Top of Exercise materials

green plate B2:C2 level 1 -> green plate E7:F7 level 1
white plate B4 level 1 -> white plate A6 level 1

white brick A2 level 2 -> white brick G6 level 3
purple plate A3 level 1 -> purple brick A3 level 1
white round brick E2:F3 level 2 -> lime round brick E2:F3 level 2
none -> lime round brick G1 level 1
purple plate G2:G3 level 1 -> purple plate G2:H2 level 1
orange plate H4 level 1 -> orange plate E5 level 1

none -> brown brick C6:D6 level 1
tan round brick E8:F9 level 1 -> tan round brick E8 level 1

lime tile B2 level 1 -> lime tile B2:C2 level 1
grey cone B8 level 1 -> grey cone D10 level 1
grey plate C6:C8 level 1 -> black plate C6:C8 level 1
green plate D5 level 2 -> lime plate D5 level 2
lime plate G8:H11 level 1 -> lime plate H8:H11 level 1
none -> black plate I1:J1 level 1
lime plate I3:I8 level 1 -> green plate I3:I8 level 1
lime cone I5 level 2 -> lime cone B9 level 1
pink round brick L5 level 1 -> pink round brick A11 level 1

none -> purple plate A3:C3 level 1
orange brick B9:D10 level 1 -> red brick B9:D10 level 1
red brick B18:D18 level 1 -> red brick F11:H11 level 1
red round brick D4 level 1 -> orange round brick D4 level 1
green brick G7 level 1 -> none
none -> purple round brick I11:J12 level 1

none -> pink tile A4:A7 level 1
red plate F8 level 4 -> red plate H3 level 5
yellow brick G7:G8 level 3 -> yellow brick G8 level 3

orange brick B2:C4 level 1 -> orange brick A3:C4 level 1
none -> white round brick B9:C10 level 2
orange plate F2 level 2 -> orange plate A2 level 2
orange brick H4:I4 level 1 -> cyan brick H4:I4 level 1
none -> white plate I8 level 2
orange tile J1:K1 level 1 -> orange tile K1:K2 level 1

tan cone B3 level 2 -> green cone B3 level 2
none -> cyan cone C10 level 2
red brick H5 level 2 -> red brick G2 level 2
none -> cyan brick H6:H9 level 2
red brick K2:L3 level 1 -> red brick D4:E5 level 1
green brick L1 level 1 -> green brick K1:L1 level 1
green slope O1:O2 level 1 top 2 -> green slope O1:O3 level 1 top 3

Bottom of Exercise materials

» Task objective: Print, exactly and only, the lines running from the one with "tan cone B3 level 2 -> green cone B3 level 2" to the end of the data above.

» Reply to the exercise:
tan cone B3 level 2 -> green cone B3 level 2
none -> cyan cone C10 level 2
red brick H5 level 2 -> red brick G2 level 2
none -> cyan brick H6:H9 level 2
red brick K2:L3 level 1 -> red brick D4:E5 level 1
green brick L1 level 1 -> green brick K1:L1 level 1
green slope O1:O2 level 1 top 2 -> green slope O1:O3 level 1 top 3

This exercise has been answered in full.